* What you have to do: Beginning at the top of the entries below, retype each line exactly until the line containing "C7: 150nF (GND, SRC) -> 150nF (3V3, GND)" has been written out; include no pictures and no later lines.

* Provided records:
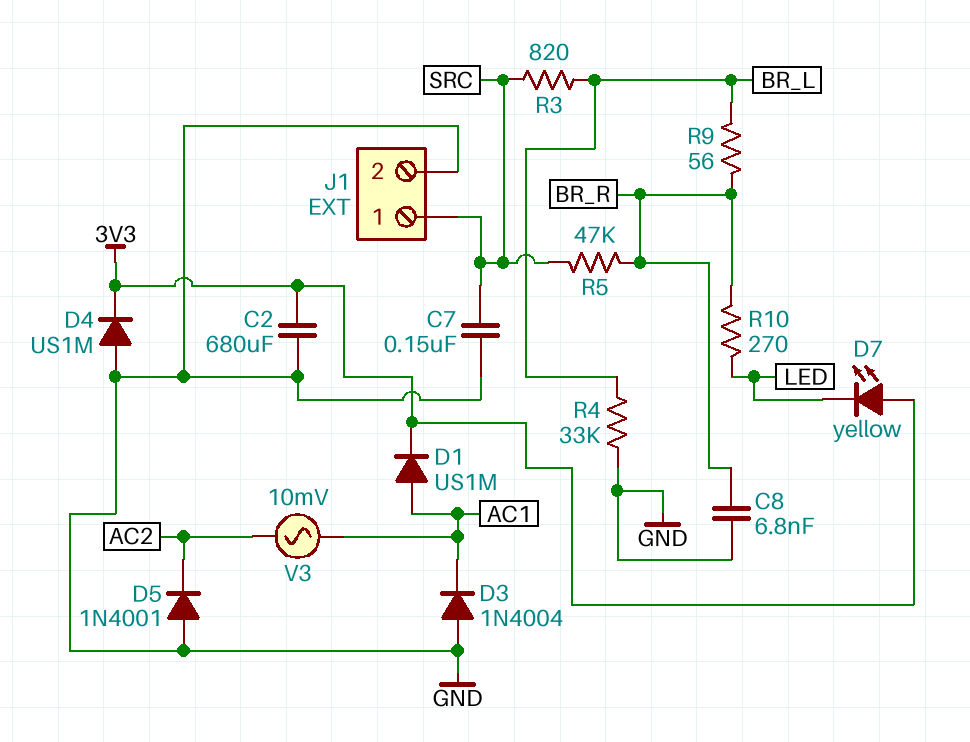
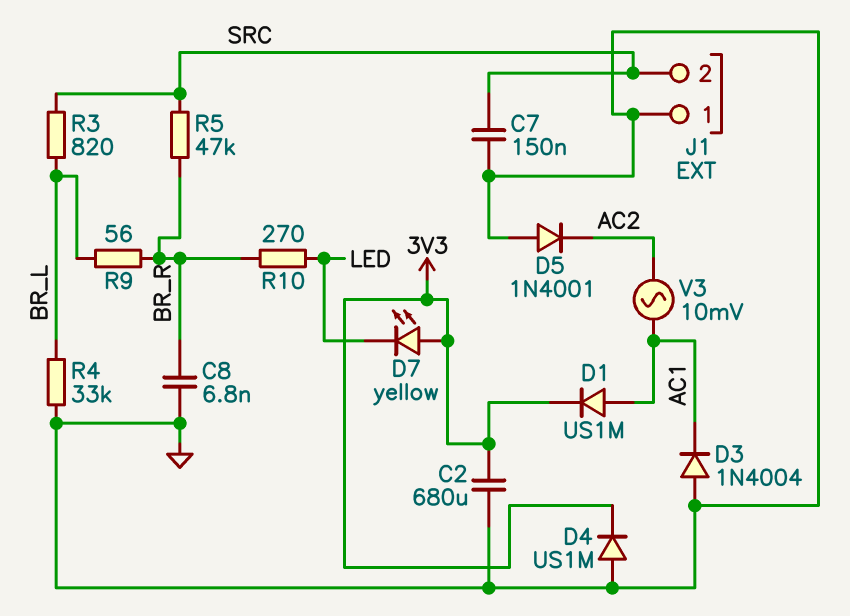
J1 pin 1: SRC -> GND
J1 pin 2: GND -> SRC

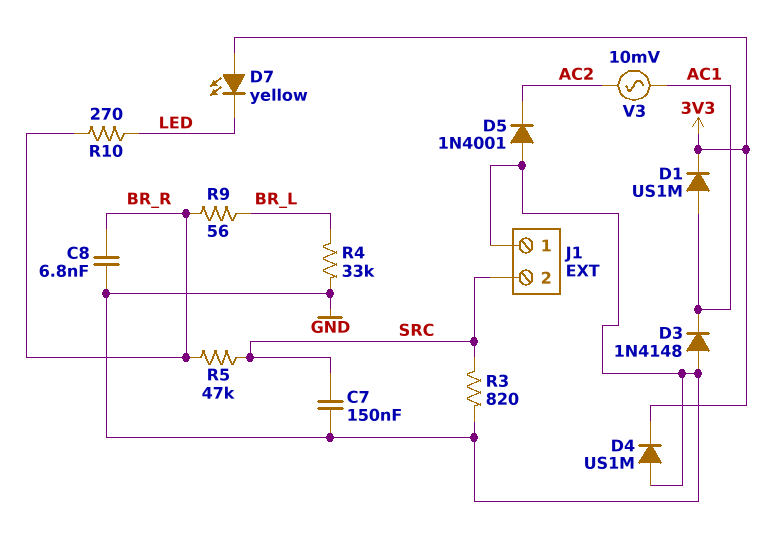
C2: 680uF (3V3, GND) -> none
D3: diode 1N4004 (A GND, K AC1) -> diode 1N4148 (A GND, K AC1)
R3: 820 (BR_L, SRC) -> 820 (GND, SRC)

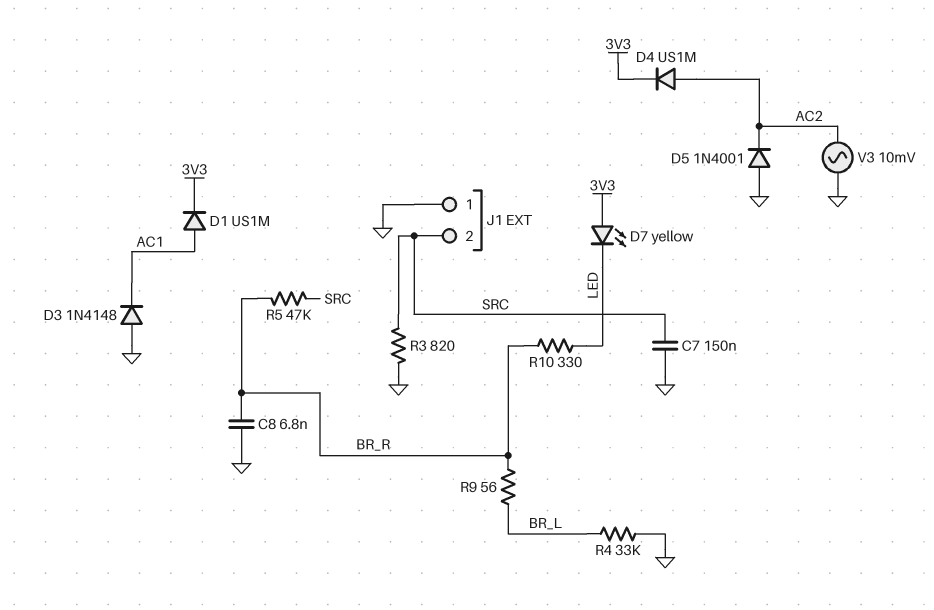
D4: diode US1M (A GND, K 3V3) -> diode US1M (A AC2, K 3V3)
R10: 270 (BR_R, LED) -> 330 (BR_R, LED)
V3: AC 10mV (AC1, AC2) -> AC 10mV (AC2, GND)

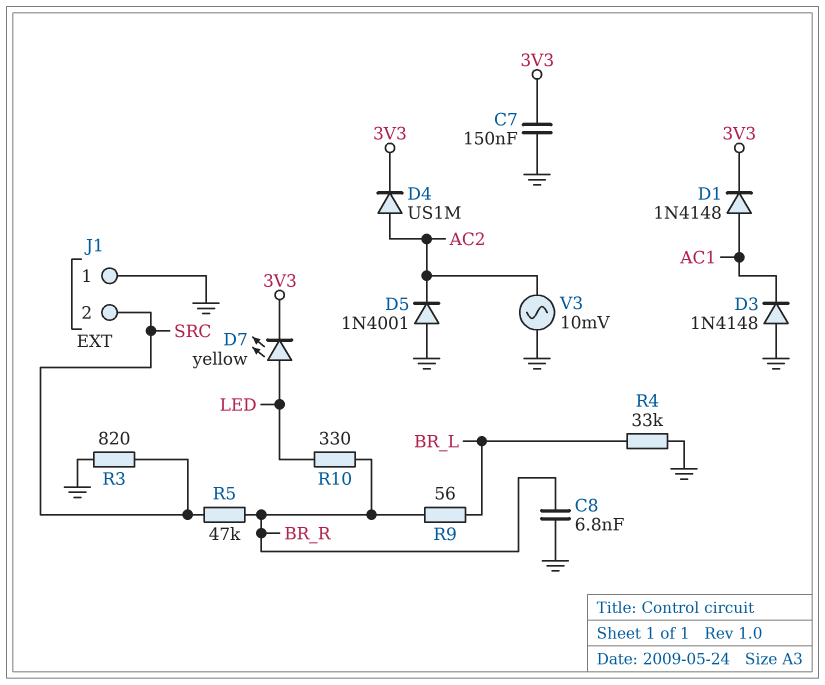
C7: 150nF (GND, SRC) -> 150nF (3V3, GND)
D1: diode US1M (A AC1, K 3V3) -> diode 1N4148 (A AC1, K 3V3)
D7: LED yellow (A 3V3, K LED) -> LED yellow (A LED, K 3V3)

* Exercise result:
J1 pin 1: SRC -> GND
J1 pin 2: GND -> SRC

C2: 680uF (3V3, GND) -> none
D3: diode 1N4004 (A GND, K AC1) -> diode 1N4148 (A GND, K AC1)
R3: 820 (BR_L, SRC) -> 820 (GND, SRC)

D4: diode US1M (A GND, K 3V3) -> diode US1M (A AC2, K 3V3)
R10: 270 (BR_R, LED) -> 330 (BR_R, LED)
V3: AC 10mV (AC1, AC2) -> AC 10mV (AC2, GND)

C7: 150nF (GND, SRC) -> 150nF (3V3, GND)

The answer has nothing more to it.